───── DATA FOR THE TASK ─────

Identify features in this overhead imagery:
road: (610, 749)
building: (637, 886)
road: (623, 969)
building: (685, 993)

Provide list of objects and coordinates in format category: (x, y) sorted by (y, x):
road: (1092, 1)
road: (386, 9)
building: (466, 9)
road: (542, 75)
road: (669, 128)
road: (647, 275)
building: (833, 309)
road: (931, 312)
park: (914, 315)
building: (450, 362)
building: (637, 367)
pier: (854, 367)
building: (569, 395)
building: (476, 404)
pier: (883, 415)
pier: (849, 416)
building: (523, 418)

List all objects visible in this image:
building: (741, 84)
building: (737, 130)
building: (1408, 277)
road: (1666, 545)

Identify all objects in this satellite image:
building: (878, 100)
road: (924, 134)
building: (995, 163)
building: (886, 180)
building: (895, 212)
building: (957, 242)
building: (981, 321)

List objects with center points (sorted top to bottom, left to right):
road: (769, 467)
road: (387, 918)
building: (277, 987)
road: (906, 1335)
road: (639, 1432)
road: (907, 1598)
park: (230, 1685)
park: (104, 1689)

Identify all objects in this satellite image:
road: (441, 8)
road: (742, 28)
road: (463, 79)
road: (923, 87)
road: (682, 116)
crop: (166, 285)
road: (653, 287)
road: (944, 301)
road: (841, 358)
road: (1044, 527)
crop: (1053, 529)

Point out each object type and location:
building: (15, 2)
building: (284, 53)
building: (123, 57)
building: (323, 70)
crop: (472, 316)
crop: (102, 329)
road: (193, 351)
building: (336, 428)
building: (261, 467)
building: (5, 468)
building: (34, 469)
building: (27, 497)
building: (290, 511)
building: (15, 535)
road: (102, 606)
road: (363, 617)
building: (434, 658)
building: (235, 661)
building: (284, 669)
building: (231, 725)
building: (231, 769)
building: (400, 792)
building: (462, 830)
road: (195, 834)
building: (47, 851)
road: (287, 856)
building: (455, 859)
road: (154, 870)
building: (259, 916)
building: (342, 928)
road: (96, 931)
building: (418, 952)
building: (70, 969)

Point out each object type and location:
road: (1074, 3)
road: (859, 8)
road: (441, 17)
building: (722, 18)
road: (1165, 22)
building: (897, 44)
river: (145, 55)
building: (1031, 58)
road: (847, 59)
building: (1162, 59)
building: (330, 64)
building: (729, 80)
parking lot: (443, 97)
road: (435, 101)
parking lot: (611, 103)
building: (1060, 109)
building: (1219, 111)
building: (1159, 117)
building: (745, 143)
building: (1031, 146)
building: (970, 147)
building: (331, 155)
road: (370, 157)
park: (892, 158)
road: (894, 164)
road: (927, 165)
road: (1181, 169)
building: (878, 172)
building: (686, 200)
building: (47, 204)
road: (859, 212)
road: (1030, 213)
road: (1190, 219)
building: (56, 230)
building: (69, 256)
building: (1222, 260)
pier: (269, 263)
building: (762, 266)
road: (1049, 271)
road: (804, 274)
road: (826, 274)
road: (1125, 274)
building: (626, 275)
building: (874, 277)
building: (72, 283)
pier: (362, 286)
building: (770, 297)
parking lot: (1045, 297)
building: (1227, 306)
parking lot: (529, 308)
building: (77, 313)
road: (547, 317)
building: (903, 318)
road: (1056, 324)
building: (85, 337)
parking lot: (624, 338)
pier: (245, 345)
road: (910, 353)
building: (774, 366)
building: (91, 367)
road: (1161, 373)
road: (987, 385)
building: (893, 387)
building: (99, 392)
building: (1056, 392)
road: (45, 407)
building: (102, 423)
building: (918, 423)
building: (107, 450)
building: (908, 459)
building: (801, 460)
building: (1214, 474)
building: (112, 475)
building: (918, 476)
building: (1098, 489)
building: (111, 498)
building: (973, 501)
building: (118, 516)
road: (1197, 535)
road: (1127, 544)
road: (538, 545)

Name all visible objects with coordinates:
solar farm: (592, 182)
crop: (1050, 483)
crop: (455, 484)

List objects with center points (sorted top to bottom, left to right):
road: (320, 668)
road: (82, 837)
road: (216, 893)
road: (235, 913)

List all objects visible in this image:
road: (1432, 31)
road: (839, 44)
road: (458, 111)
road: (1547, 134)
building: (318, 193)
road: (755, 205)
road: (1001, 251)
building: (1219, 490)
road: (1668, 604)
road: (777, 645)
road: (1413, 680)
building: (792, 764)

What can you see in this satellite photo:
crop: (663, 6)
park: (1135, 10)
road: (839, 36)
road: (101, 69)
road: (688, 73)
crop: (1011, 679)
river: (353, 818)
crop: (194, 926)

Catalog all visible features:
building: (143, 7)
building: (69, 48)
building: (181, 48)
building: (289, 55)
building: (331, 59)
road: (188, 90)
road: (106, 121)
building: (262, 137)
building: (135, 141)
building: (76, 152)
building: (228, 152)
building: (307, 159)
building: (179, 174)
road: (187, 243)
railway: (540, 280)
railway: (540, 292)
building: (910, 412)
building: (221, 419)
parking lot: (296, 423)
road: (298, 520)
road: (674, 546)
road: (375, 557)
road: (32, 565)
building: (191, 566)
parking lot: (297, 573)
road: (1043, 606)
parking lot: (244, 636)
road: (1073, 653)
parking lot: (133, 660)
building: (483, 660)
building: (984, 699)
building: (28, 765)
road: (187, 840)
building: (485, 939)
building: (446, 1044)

─────

After the last line of the data, restate all the entries verbatim.

ANSWER AREA:
Identify features in this overhead imagery:
road: (610, 749)
building: (637, 886)
road: (623, 969)
building: (685, 993)

Provide list of objects and coordinates in format category: (x, y) sorted by (y, x):
road: (1092, 1)
road: (386, 9)
building: (466, 9)
road: (542, 75)
road: (669, 128)
road: (647, 275)
building: (833, 309)
road: (931, 312)
park: (914, 315)
building: (450, 362)
building: (637, 367)
pier: (854, 367)
building: (569, 395)
building: (476, 404)
pier: (883, 415)
pier: (849, 416)
building: (523, 418)

List all objects visible in this image:
building: (741, 84)
building: (737, 130)
building: (1408, 277)
road: (1666, 545)

Identify all objects in this satellite image:
building: (878, 100)
road: (924, 134)
building: (995, 163)
building: (886, 180)
building: (895, 212)
building: (957, 242)
building: (981, 321)

List objects with center points (sorted top to bottom, left to right):
road: (769, 467)
road: (387, 918)
building: (277, 987)
road: (906, 1335)
road: (639, 1432)
road: (907, 1598)
park: (230, 1685)
park: (104, 1689)

Identify all objects in this satellite image:
road: (441, 8)
road: (742, 28)
road: (463, 79)
road: (923, 87)
road: (682, 116)
crop: (166, 285)
road: (653, 287)
road: (944, 301)
road: (841, 358)
road: (1044, 527)
crop: (1053, 529)

Point out each object type and location:
building: (15, 2)
building: (284, 53)
building: (123, 57)
building: (323, 70)
crop: (472, 316)
crop: (102, 329)
road: (193, 351)
building: (336, 428)
building: (261, 467)
building: (5, 468)
building: (34, 469)
building: (27, 497)
building: (290, 511)
building: (15, 535)
road: (102, 606)
road: (363, 617)
building: (434, 658)
building: (235, 661)
building: (284, 669)
building: (231, 725)
building: (231, 769)
building: (400, 792)
building: (462, 830)
road: (195, 834)
building: (47, 851)
road: (287, 856)
building: (455, 859)
road: (154, 870)
building: (259, 916)
building: (342, 928)
road: (96, 931)
building: (418, 952)
building: (70, 969)

Point out each object type and location:
road: (1074, 3)
road: (859, 8)
road: (441, 17)
building: (722, 18)
road: (1165, 22)
building: (897, 44)
river: (145, 55)
building: (1031, 58)
road: (847, 59)
building: (1162, 59)
building: (330, 64)
building: (729, 80)
parking lot: (443, 97)
road: (435, 101)
parking lot: (611, 103)
building: (1060, 109)
building: (1219, 111)
building: (1159, 117)
building: (745, 143)
building: (1031, 146)
building: (970, 147)
building: (331, 155)
road: (370, 157)
park: (892, 158)
road: (894, 164)
road: (927, 165)
road: (1181, 169)
building: (878, 172)
building: (686, 200)
building: (47, 204)
road: (859, 212)
road: (1030, 213)
road: (1190, 219)
building: (56, 230)
building: (69, 256)
building: (1222, 260)
pier: (269, 263)
building: (762, 266)
road: (1049, 271)
road: (804, 274)
road: (826, 274)
road: (1125, 274)
building: (626, 275)
building: (874, 277)
building: (72, 283)
pier: (362, 286)
building: (770, 297)
parking lot: (1045, 297)
building: (1227, 306)
parking lot: (529, 308)
building: (77, 313)
road: (547, 317)
building: (903, 318)
road: (1056, 324)
building: (85, 337)
parking lot: (624, 338)
pier: (245, 345)
road: (910, 353)
building: (774, 366)
building: (91, 367)
road: (1161, 373)
road: (987, 385)
building: (893, 387)
building: (99, 392)
building: (1056, 392)
road: (45, 407)
building: (102, 423)
building: (918, 423)
building: (107, 450)
building: (908, 459)
building: (801, 460)
building: (1214, 474)
building: (112, 475)
building: (918, 476)
building: (1098, 489)
building: (111, 498)
building: (973, 501)
building: (118, 516)
road: (1197, 535)
road: (1127, 544)
road: (538, 545)

Name all visible objects with coordinates:
solar farm: (592, 182)
crop: (1050, 483)
crop: (455, 484)

List objects with center points (sorted top to bottom, left to right):
road: (320, 668)
road: (82, 837)
road: (216, 893)
road: (235, 913)

List all objects visible in this image:
road: (1432, 31)
road: (839, 44)
road: (458, 111)
road: (1547, 134)
building: (318, 193)
road: (755, 205)
road: (1001, 251)
building: (1219, 490)
road: (1668, 604)
road: (777, 645)
road: (1413, 680)
building: (792, 764)

What can you see in this satellite photo:
crop: (663, 6)
park: (1135, 10)
road: (839, 36)
road: (101, 69)
road: (688, 73)
crop: (1011, 679)
river: (353, 818)
crop: (194, 926)

Catalog all visible features:
building: (143, 7)
building: (69, 48)
building: (181, 48)
building: (289, 55)
building: (331, 59)
road: (188, 90)
road: (106, 121)
building: (262, 137)
building: (135, 141)
building: (76, 152)
building: (228, 152)
building: (307, 159)
building: (179, 174)
road: (187, 243)
railway: (540, 280)
railway: (540, 292)
building: (910, 412)
building: (221, 419)
parking lot: (296, 423)
road: (298, 520)
road: (674, 546)
road: (375, 557)
road: (32, 565)
building: (191, 566)
parking lot: (297, 573)
road: (1043, 606)
parking lot: (244, 636)
road: (1073, 653)
parking lot: (133, 660)
building: (483, 660)
building: (984, 699)
building: (28, 765)
road: (187, 840)
building: (485, 939)
building: (446, 1044)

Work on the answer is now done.